* [Requirement] Would you reproduce every record exactly, leaving out the pictures?

* [Data for analysis]
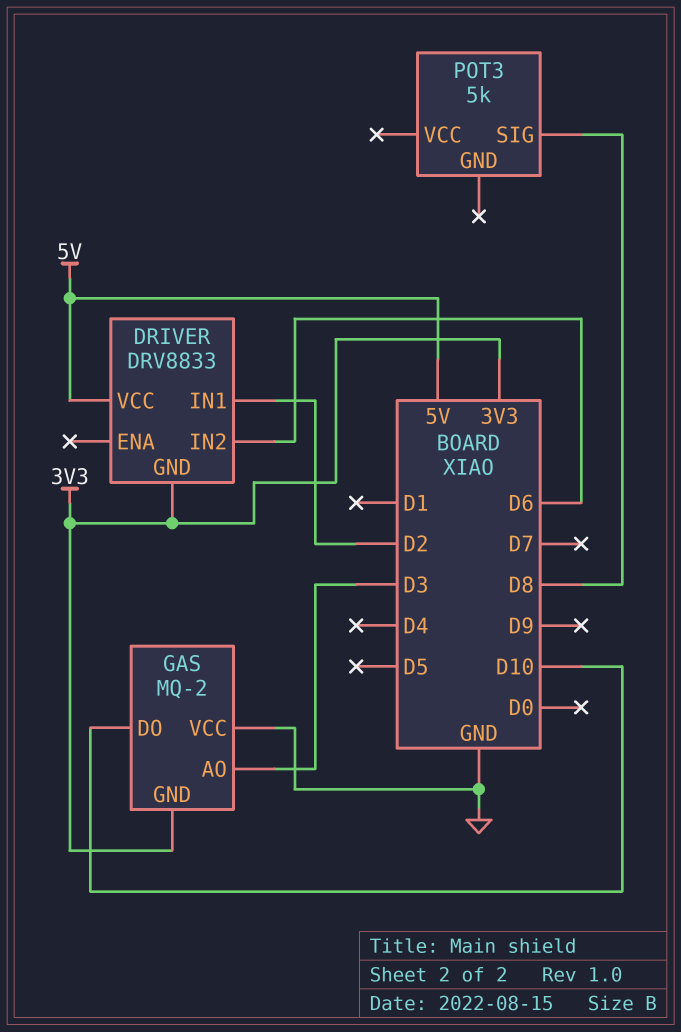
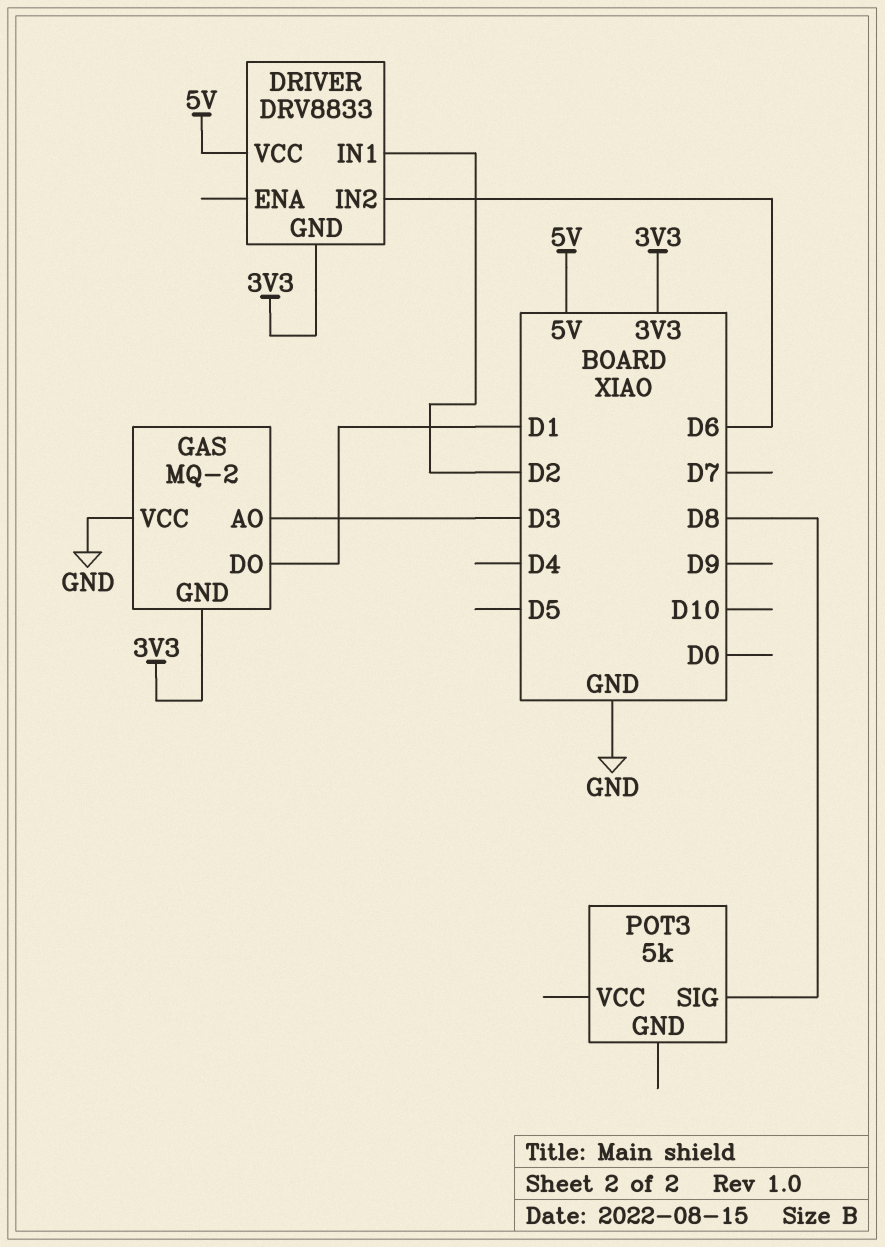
GAS pin DO: D10 -> D1

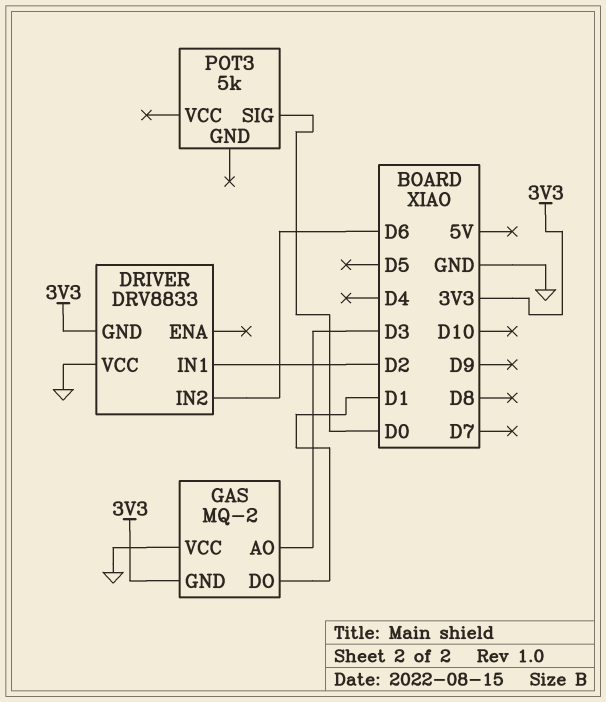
DRIVER pin VCC: 5V -> GND
POT3 pin SIG: D8 -> D0

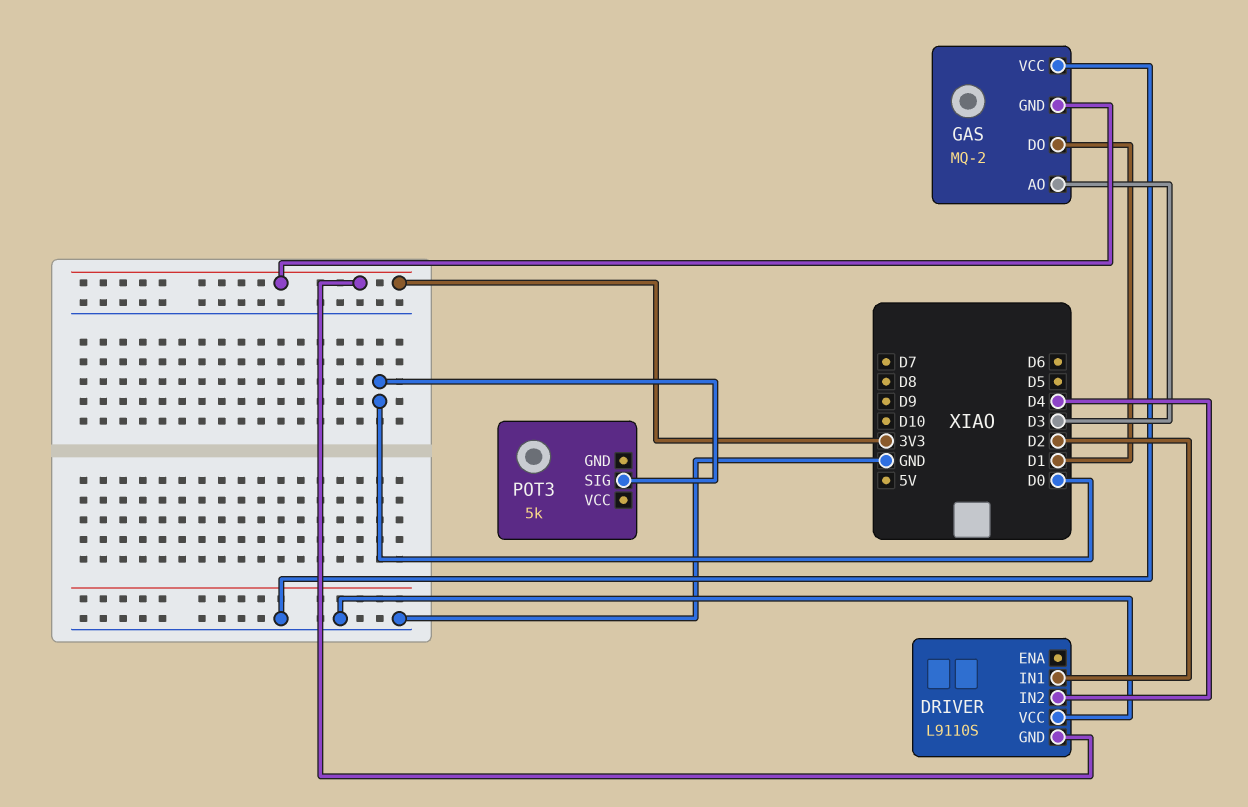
DRIVER: DRV8833 -> L9110S
DRIVER pin IN2: D6 -> D4

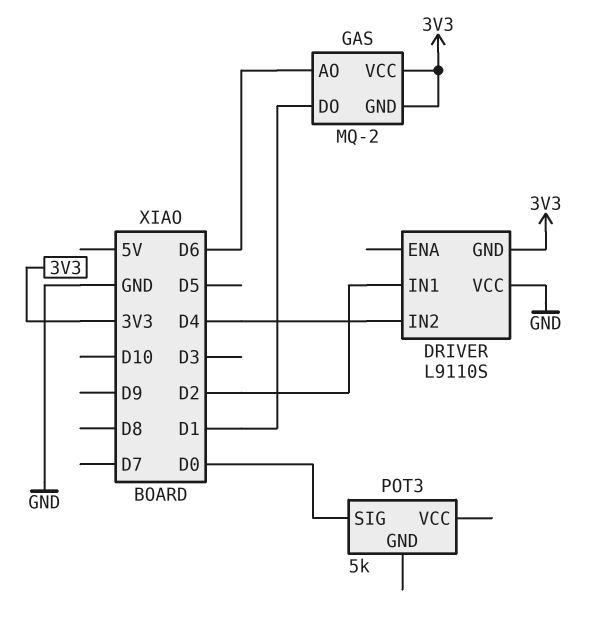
GAS pin AO: D3 -> D6
GAS pin VCC: GND -> 3V3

* [Output]
GAS pin DO: D10 -> D1

DRIVER pin VCC: 5V -> GND
POT3 pin SIG: D8 -> D0

DRIVER: DRV8833 -> L9110S
DRIVER pin IN2: D6 -> D4

GAS pin AO: D3 -> D6
GAS pin VCC: GND -> 3V3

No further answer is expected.